■ **Assignment**:
In your copy of the data below, reproduce every entry exactly and omit the pictures.

■ **Source data**:
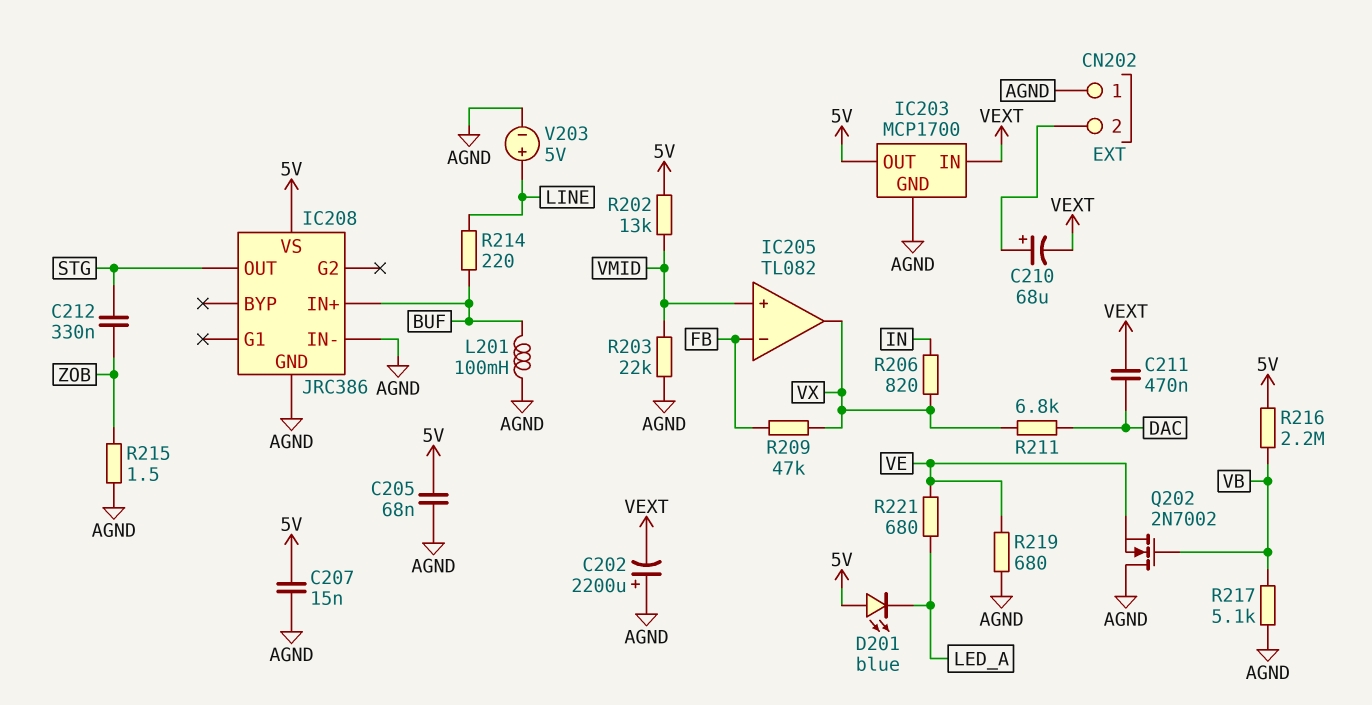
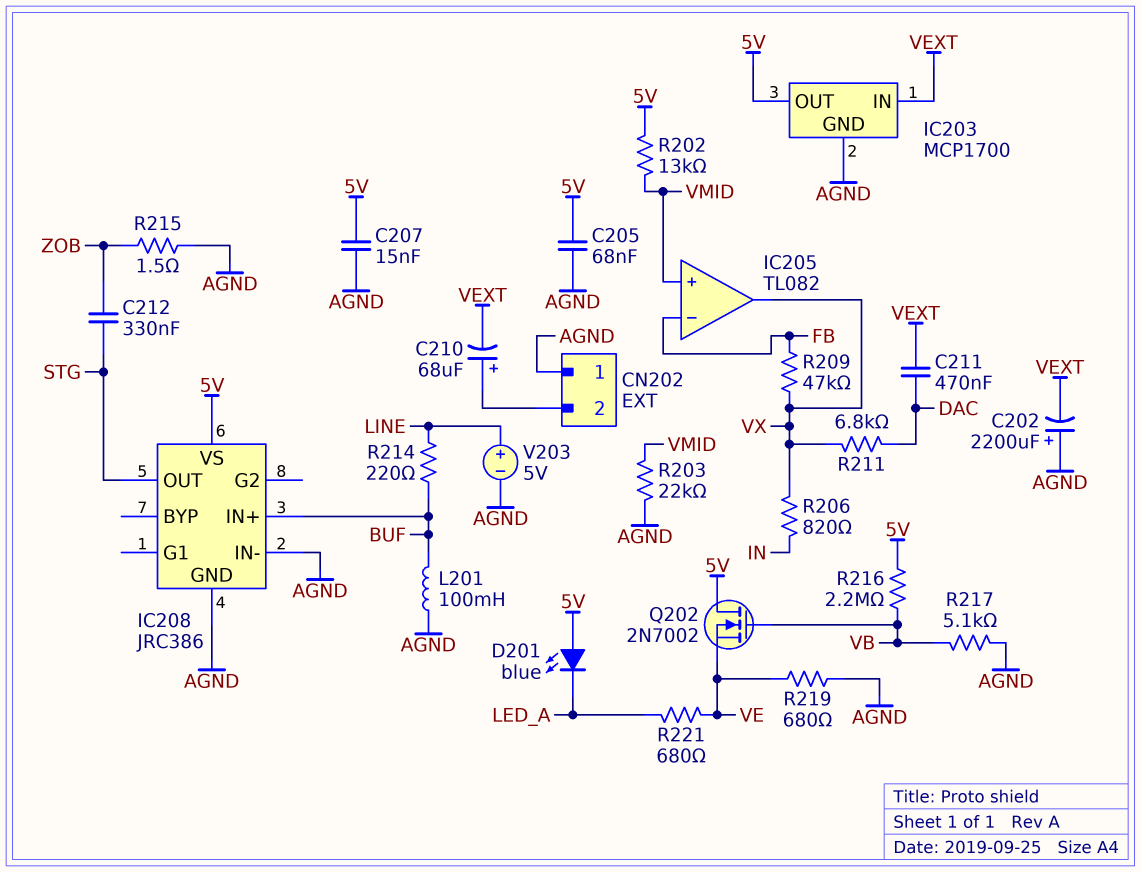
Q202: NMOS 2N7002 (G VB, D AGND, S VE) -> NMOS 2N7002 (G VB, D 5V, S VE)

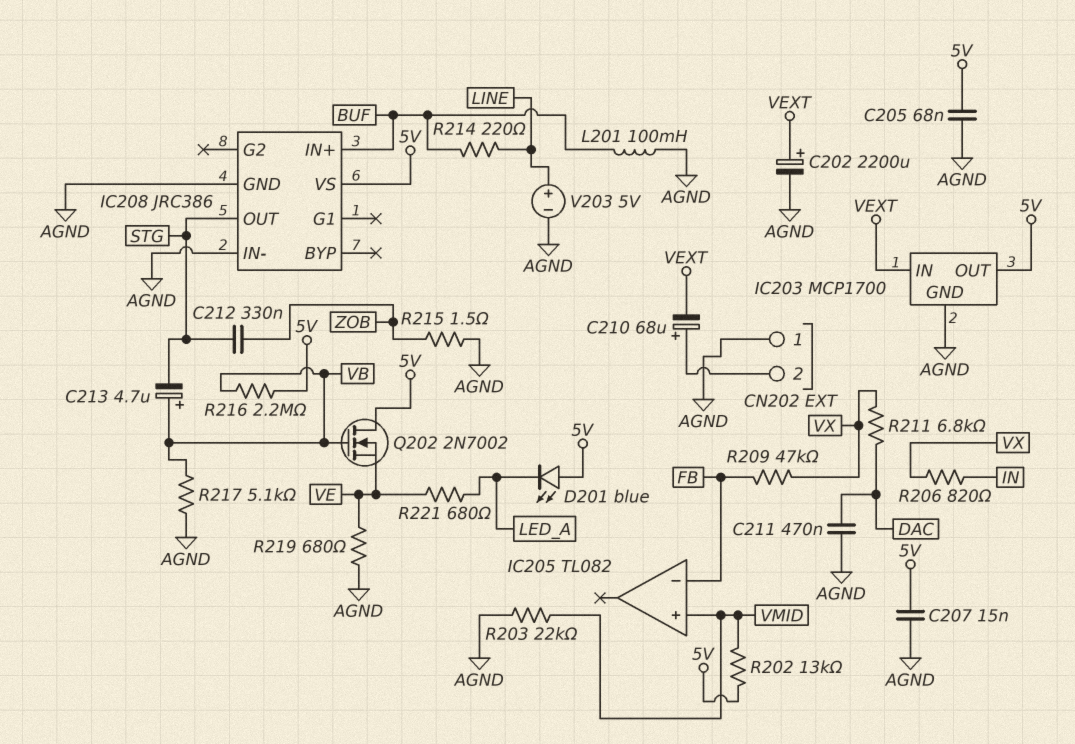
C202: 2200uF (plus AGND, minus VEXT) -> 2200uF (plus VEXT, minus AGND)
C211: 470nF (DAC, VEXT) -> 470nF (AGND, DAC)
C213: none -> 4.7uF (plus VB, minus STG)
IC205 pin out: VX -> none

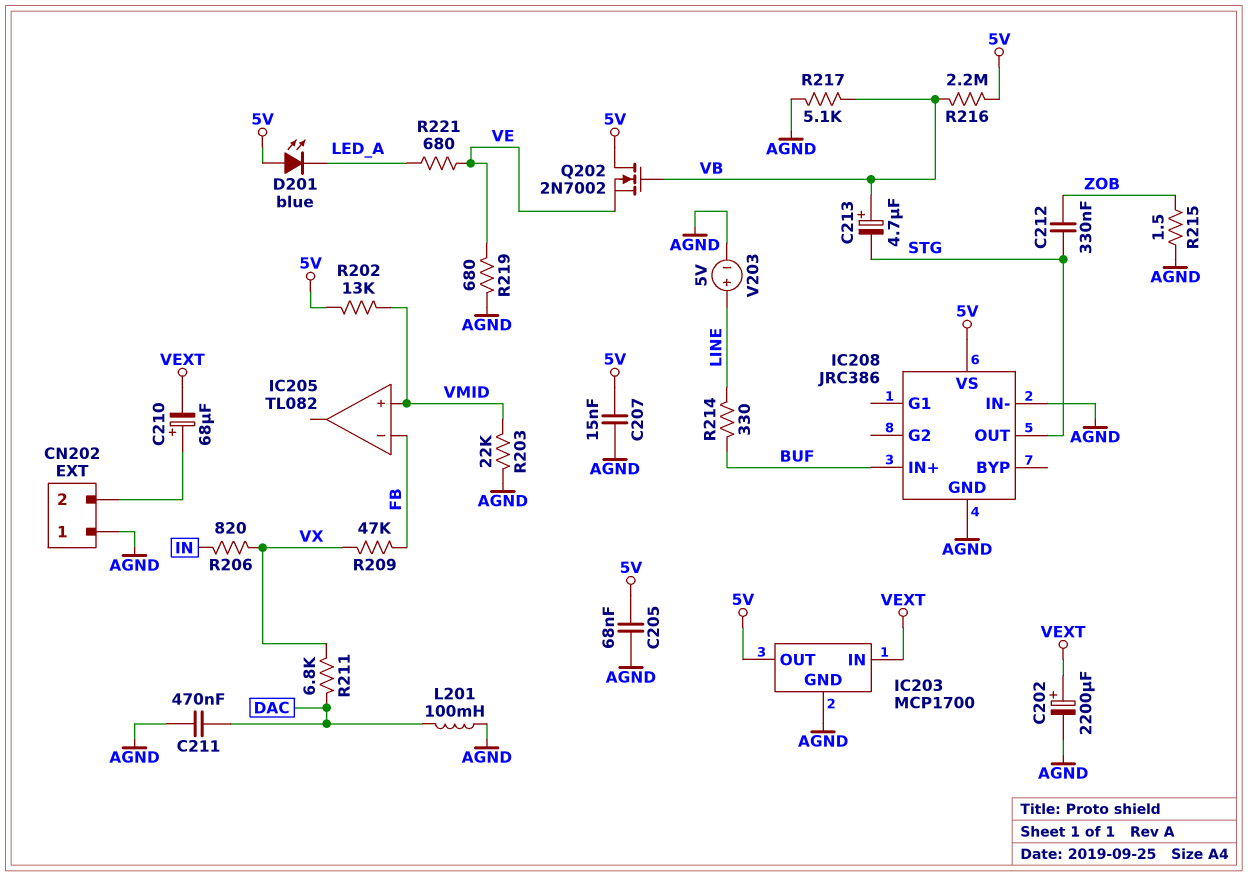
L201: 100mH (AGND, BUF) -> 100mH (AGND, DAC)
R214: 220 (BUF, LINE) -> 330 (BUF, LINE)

■ **Exercise answer**:
Q202: NMOS 2N7002 (G VB, D AGND, S VE) -> NMOS 2N7002 (G VB, D 5V, S VE)

C202: 2200uF (plus AGND, minus VEXT) -> 2200uF (plus VEXT, minus AGND)
C211: 470nF (DAC, VEXT) -> 470nF (AGND, DAC)
C213: none -> 4.7uF (plus VB, minus STG)
IC205 pin out: VX -> none

L201: 100mH (AGND, BUF) -> 100mH (AGND, DAC)
R214: 220 (BUF, LINE) -> 330 (BUF, LINE)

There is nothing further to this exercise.